- _To do_
Every line from the start of the entries up to and including the one bearing "R5: none -> 22 (GND, n6)" must be printed verbatim, without the pictures.

- _Material to process_
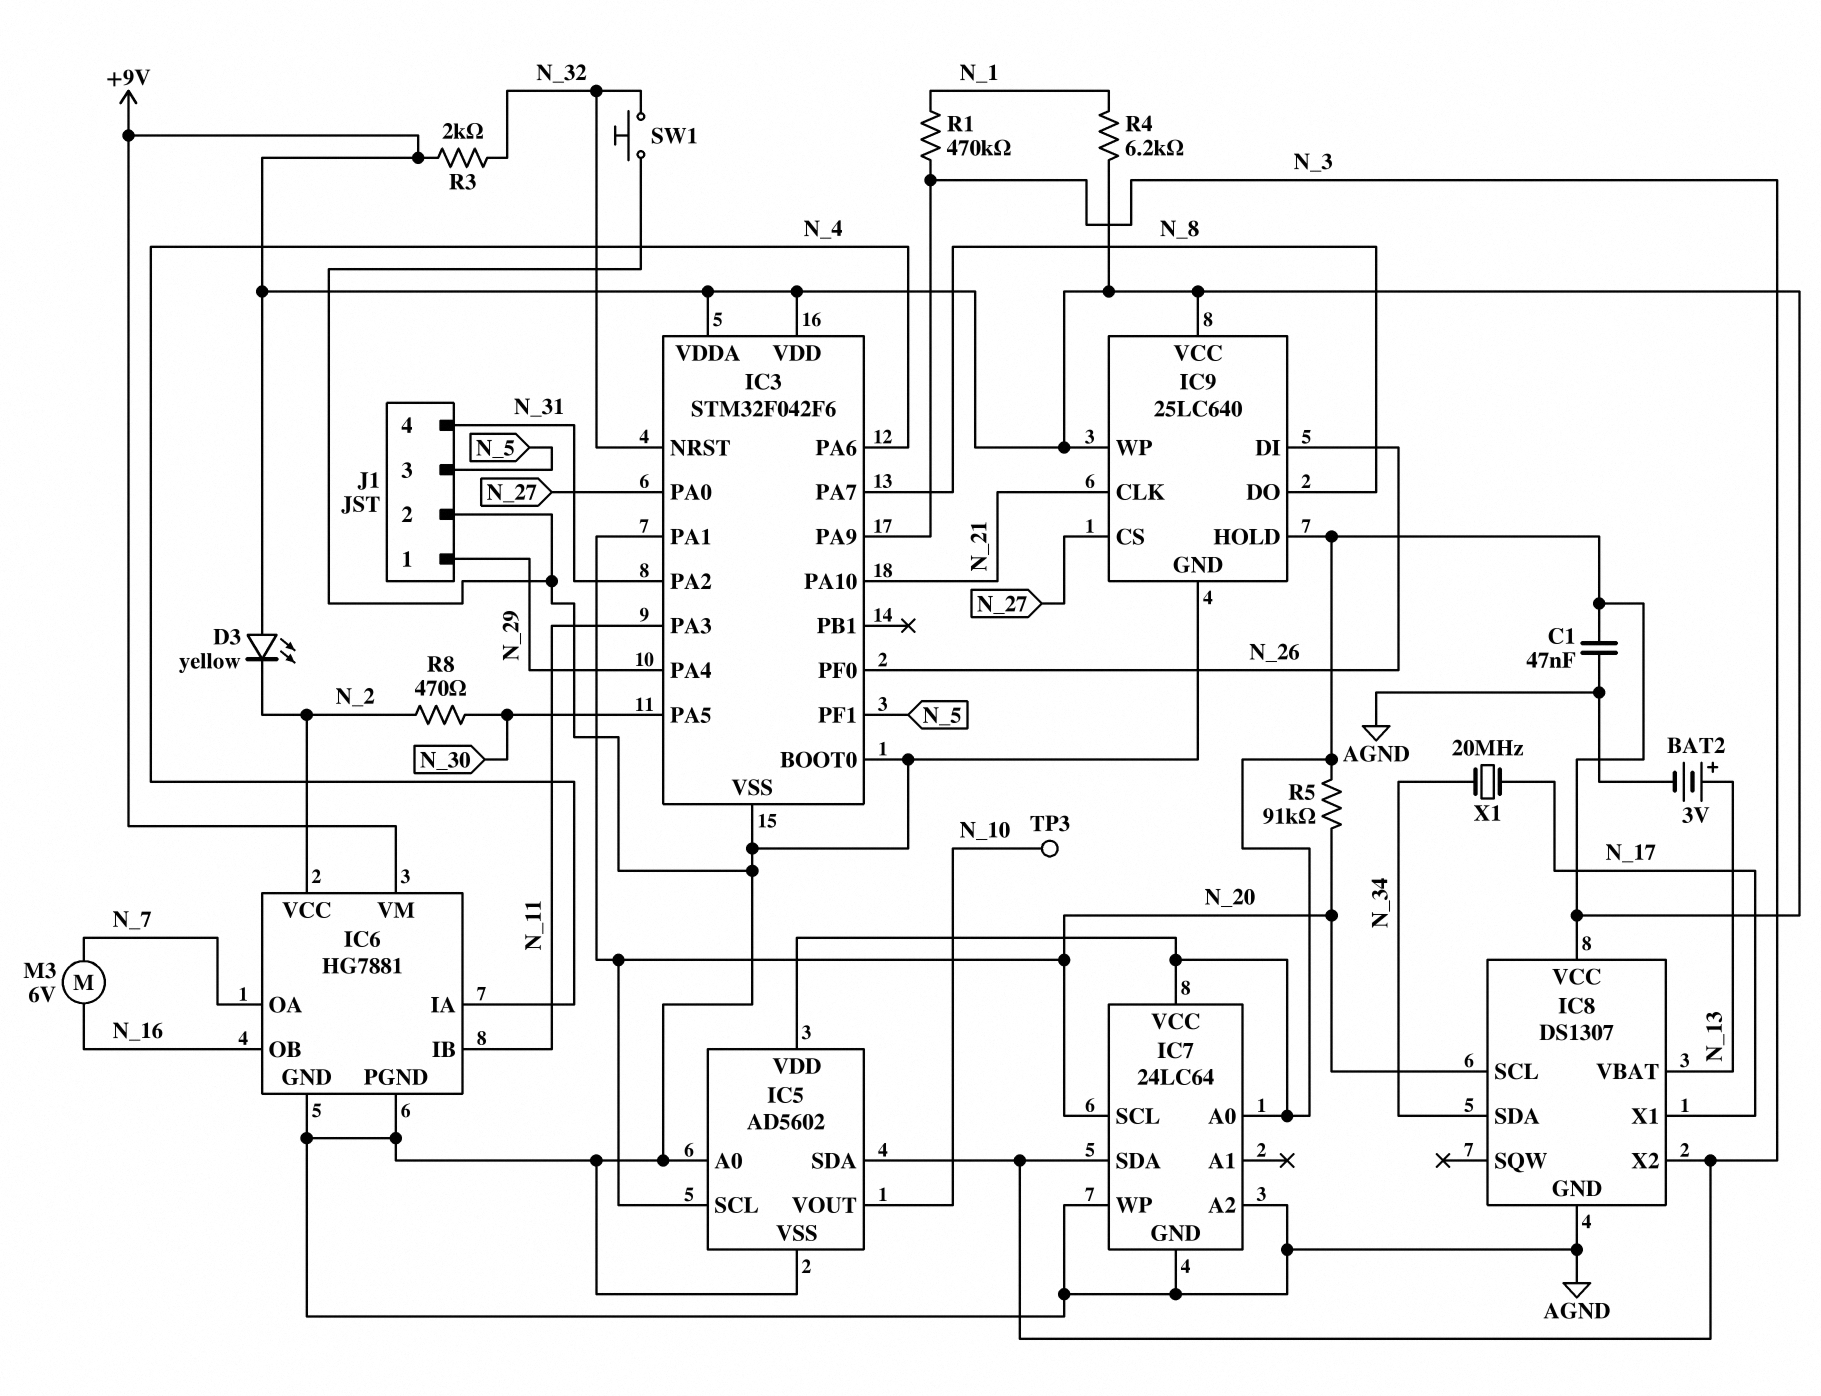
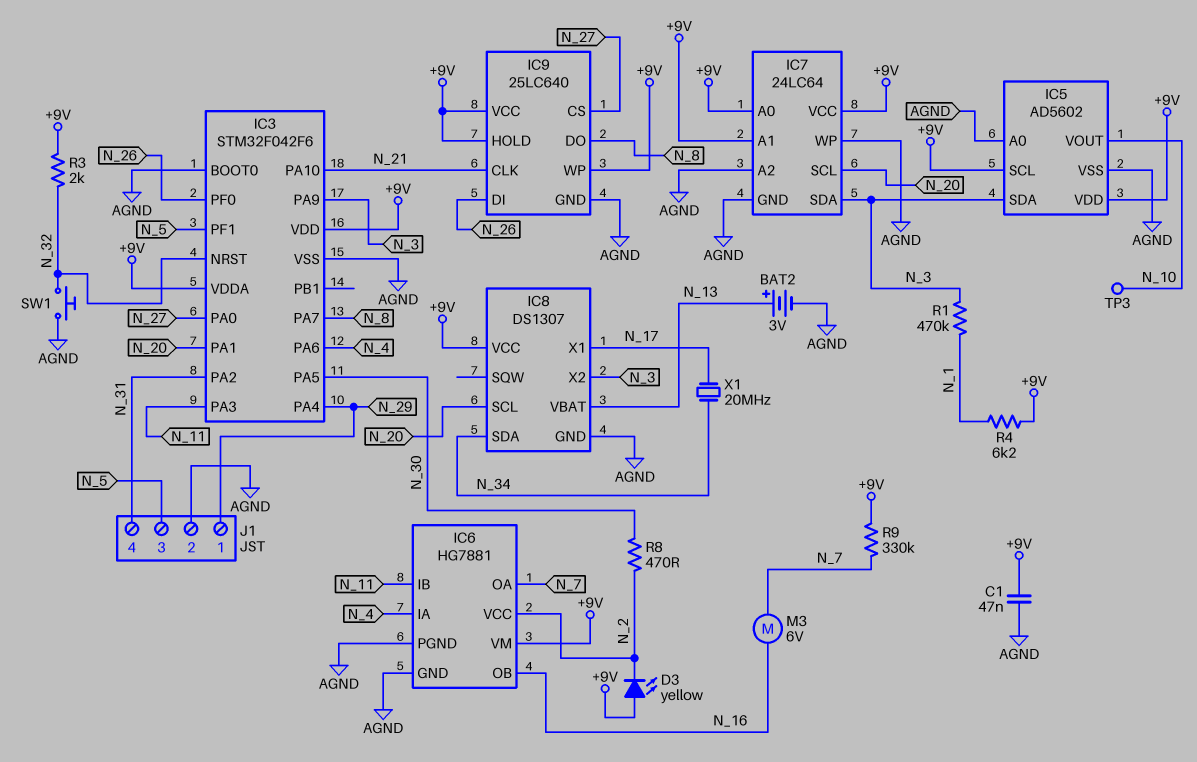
IC5 pin SCL: N_20 -> +9V
IC7 pin A1: none -> +9V
R5: 91k (+9V, N_20) -> none
R9: none -> 330k (+9V, N_7)

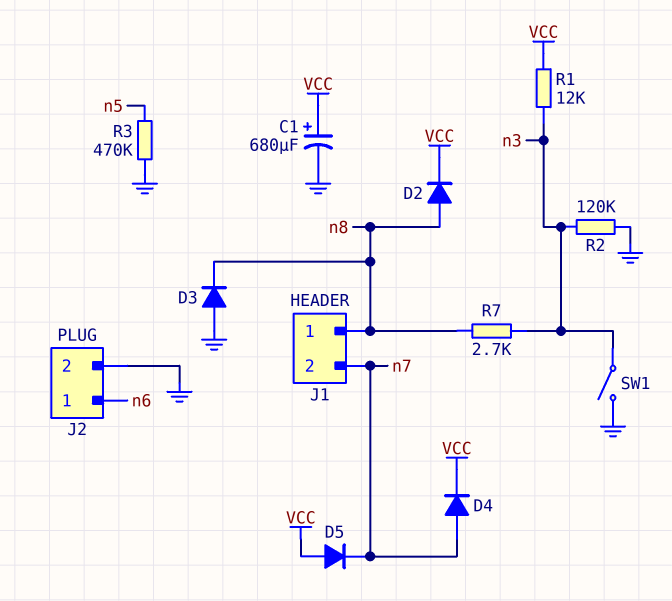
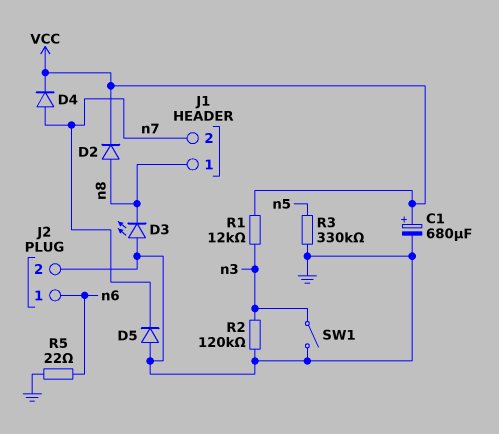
D3: diode (A GND, K n8) -> LED (A GND, K n8)
D5: diode (A VCC, K n7) -> diode (A GND, K n7)
R3: 470k (GND, n5) -> 330k (GND, n5)
R5: none -> 22 (GND, n6)
R7: 2.7k (n3, n8) -> none

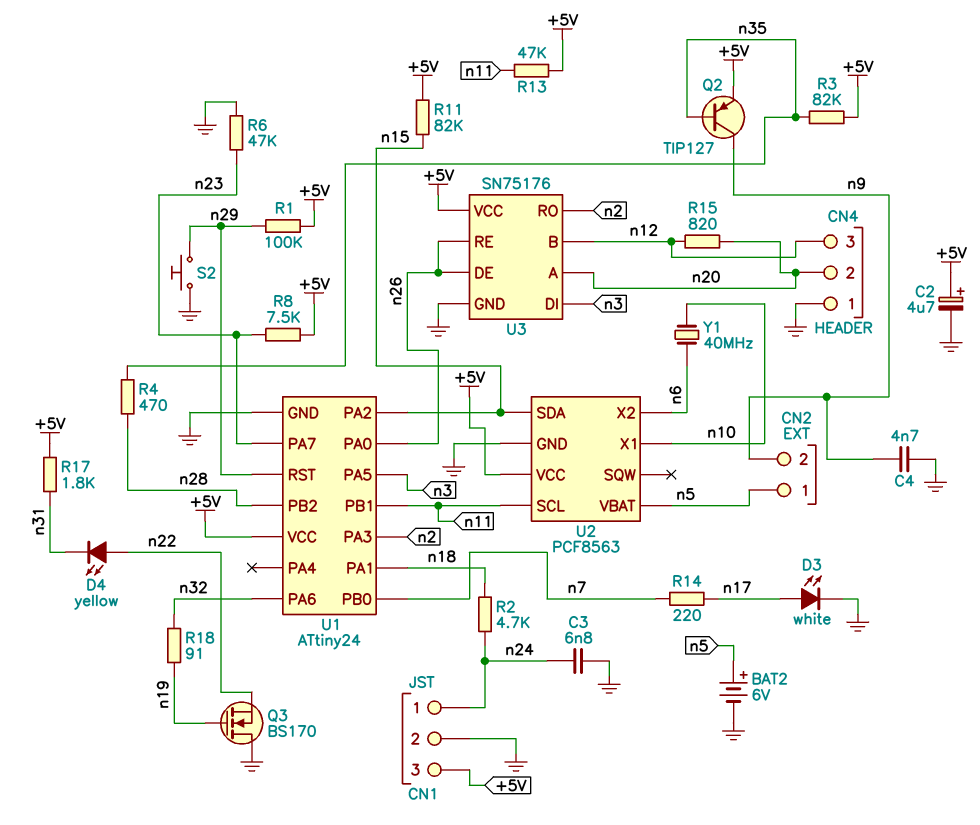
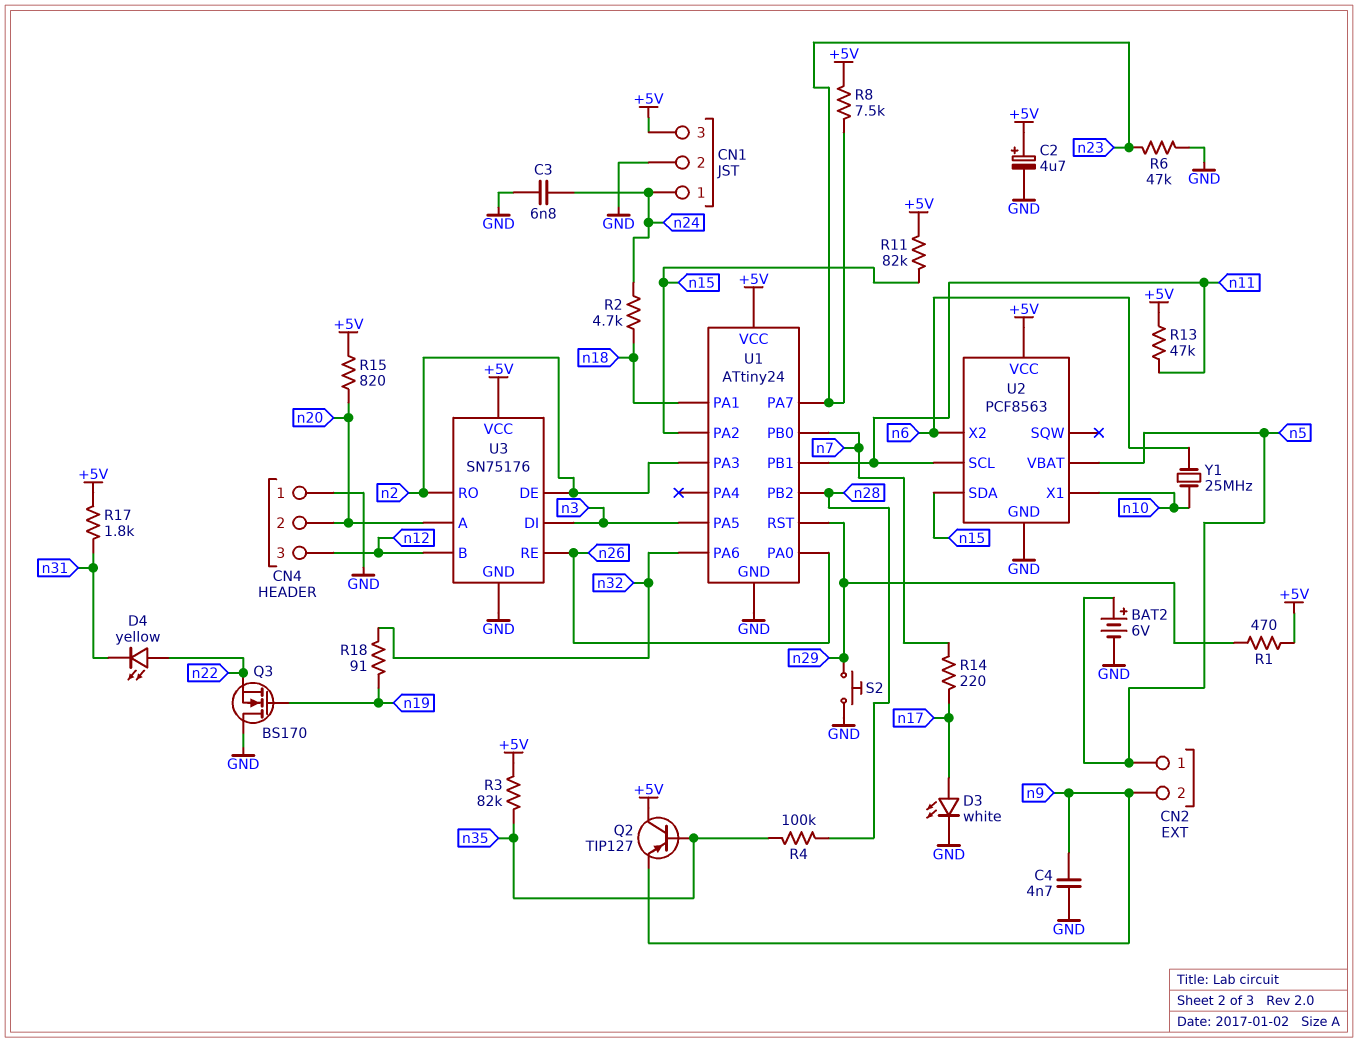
Q2: PNP TIP127 (B n35, C n9, E +5V) -> PNP TIP127 (B n35, C +5V, E n9)
R1: 100k (+5V, n29) -> 470 (+5V, n29)
R4: 470 (n28, n35) -> 100k (n28, n35)
R15: 820 (n12, n20) -> 820 (+5V, n20)
U3 pin DE: n26 -> n2
Y1: 40MHz (n6, n10) -> 25MHz (n6, n10)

- _Response area_
IC5 pin SCL: N_20 -> +9V
IC7 pin A1: none -> +9V
R5: 91k (+9V, N_20) -> none
R9: none -> 330k (+9V, N_7)

D3: diode (A GND, K n8) -> LED (A GND, K n8)
D5: diode (A VCC, K n7) -> diode (A GND, K n7)
R3: 470k (GND, n5) -> 330k (GND, n5)
R5: none -> 22 (GND, n6)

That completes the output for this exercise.